- TASK MATERIAL:
====
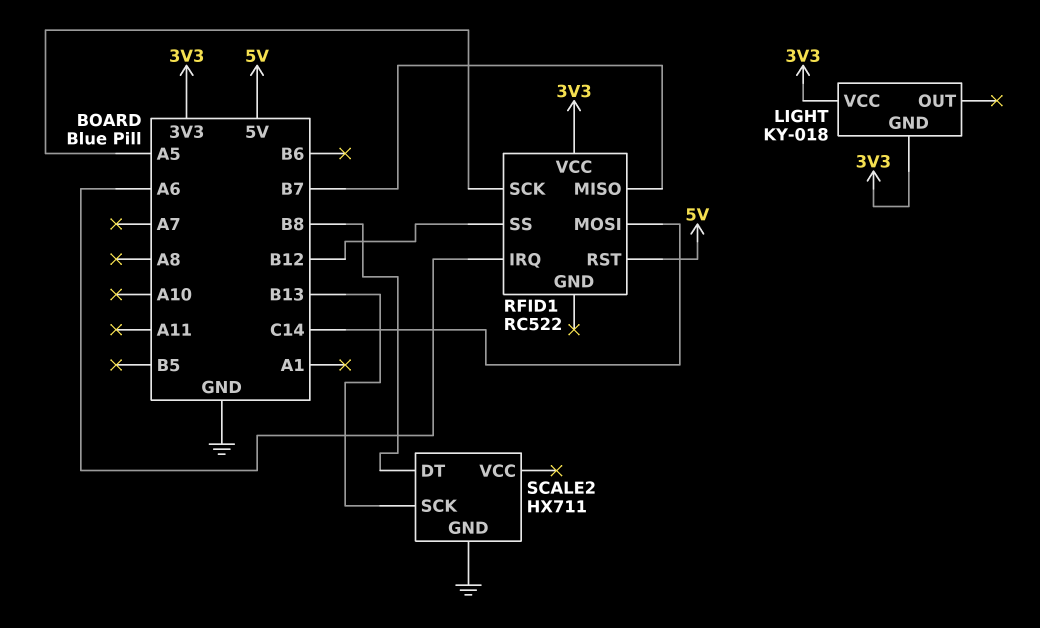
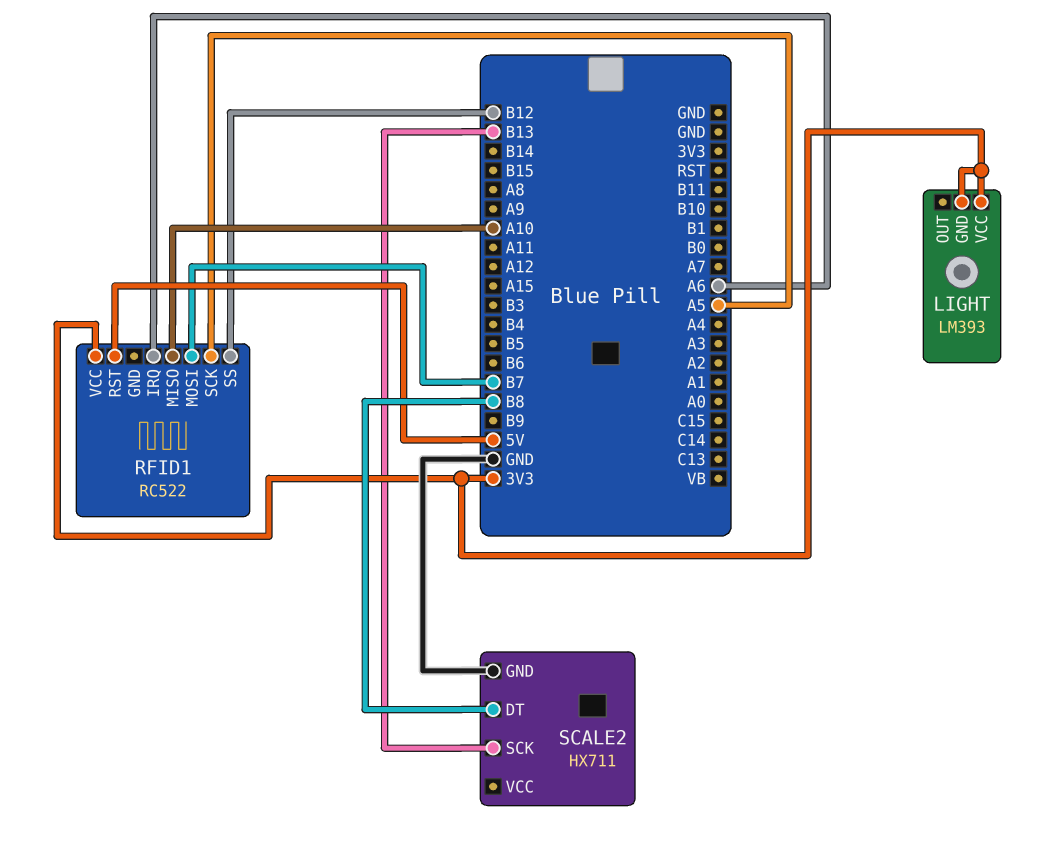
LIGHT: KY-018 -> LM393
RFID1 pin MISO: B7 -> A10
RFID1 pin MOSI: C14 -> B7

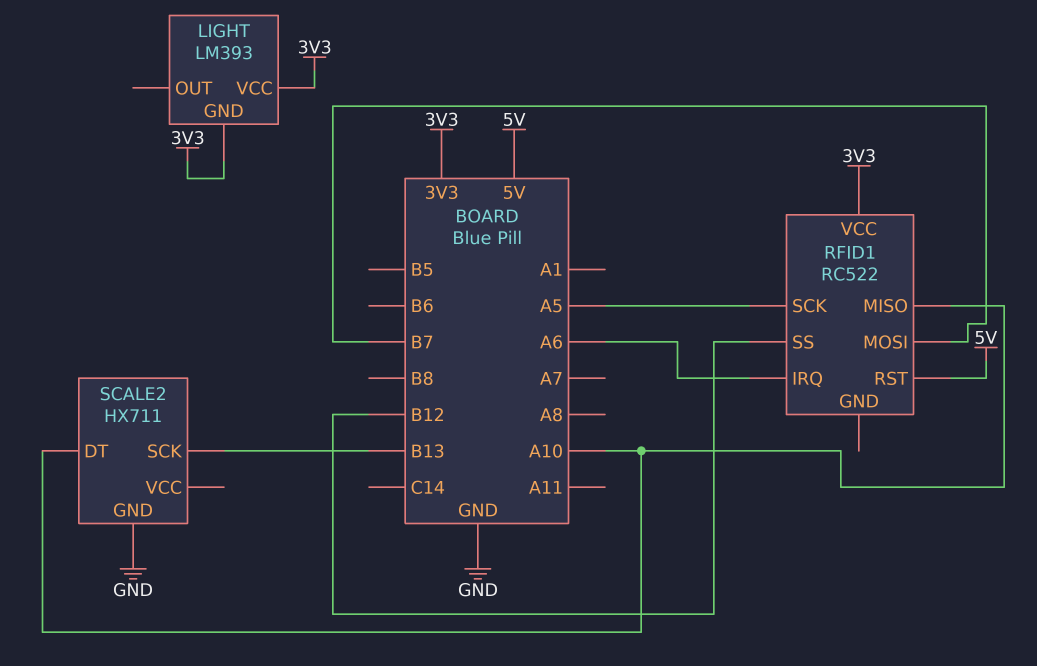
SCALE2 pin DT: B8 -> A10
====
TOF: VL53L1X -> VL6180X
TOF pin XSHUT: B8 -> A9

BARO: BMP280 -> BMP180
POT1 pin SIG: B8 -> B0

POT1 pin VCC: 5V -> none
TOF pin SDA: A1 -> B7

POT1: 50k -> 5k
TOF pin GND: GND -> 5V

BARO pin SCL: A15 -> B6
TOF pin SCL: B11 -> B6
====
- WORK ORDER:
Tally the lines in the material above that contain "BARO". Respond with the number and nothing else.

- YOUR RESPONSE:
2